• Directions for this task
The output should be all lines of the entries below in which the word "black" occurs.

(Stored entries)
=== Begin Enclosure ===

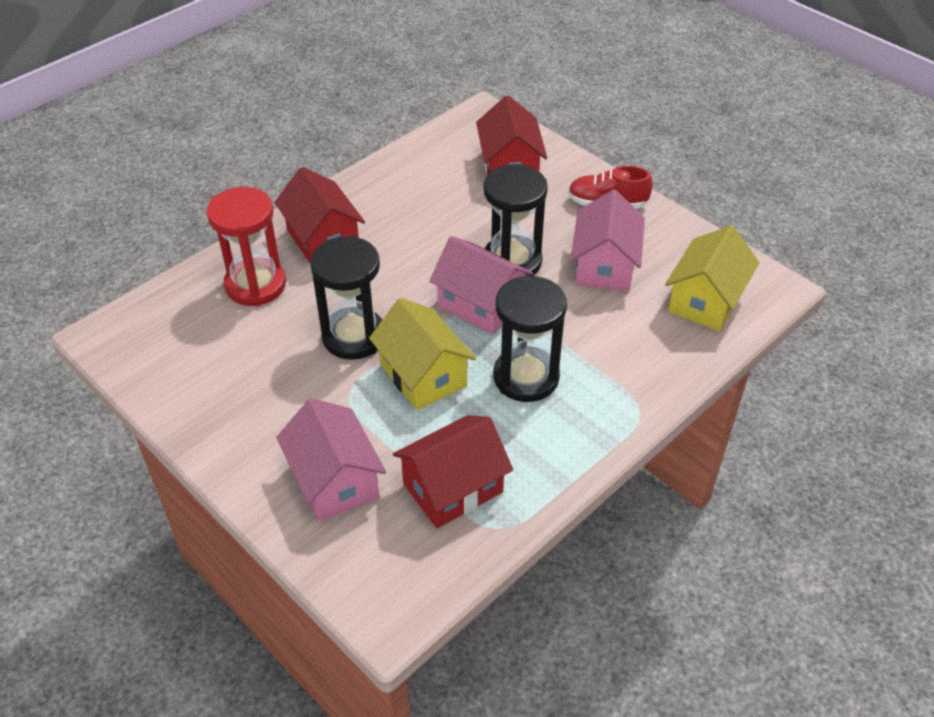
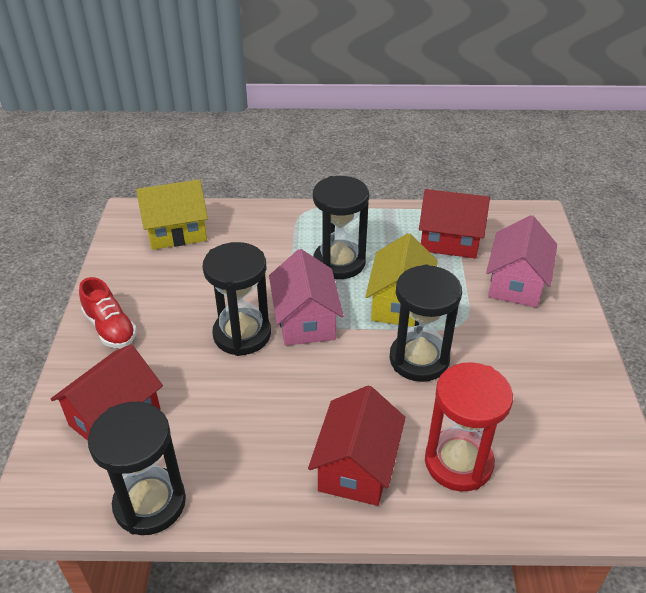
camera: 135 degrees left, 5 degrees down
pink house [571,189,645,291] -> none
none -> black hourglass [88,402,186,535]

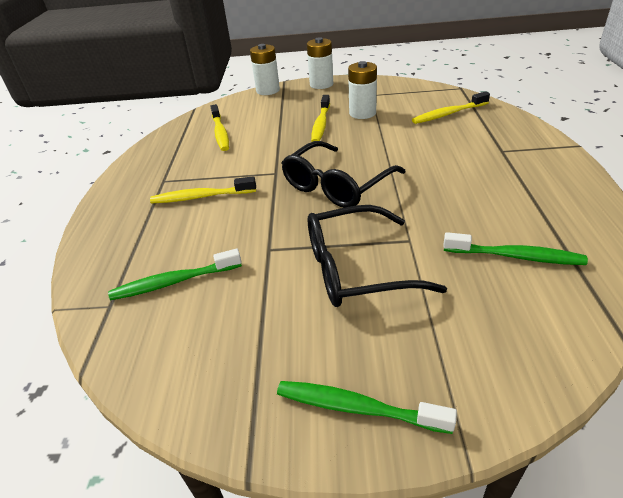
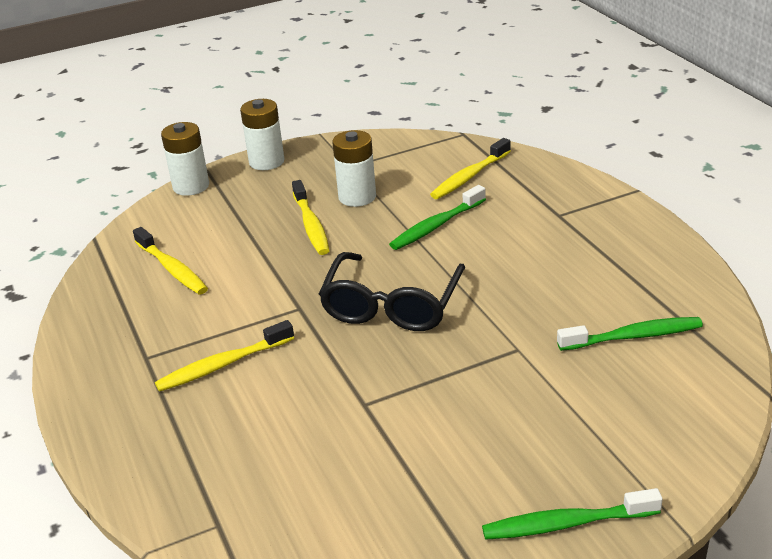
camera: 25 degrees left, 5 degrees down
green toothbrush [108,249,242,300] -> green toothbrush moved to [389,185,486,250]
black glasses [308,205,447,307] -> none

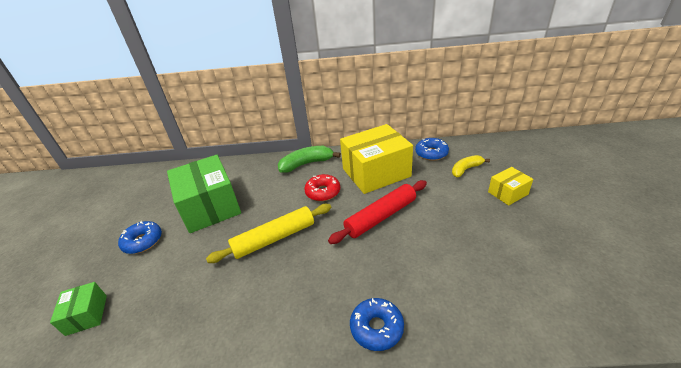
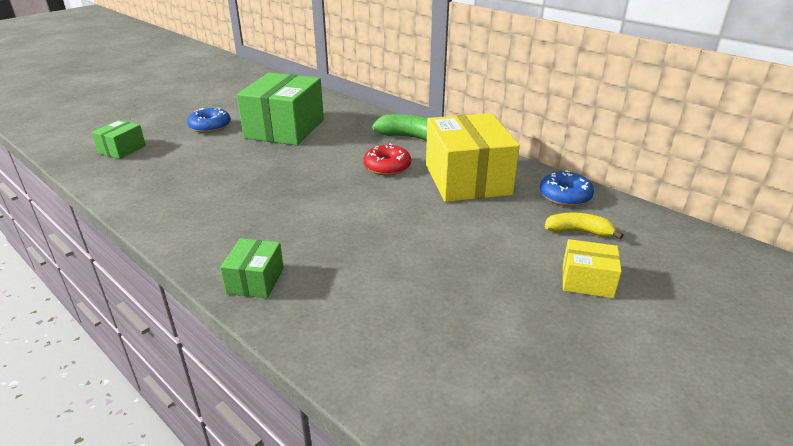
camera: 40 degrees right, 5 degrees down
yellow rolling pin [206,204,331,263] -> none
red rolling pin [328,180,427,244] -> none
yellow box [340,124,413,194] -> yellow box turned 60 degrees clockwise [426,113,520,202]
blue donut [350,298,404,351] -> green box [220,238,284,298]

=== End Enclosure ===

• Task solution
none -> black hourglass [88,402,186,535]
black glasses [308,205,447,307] -> none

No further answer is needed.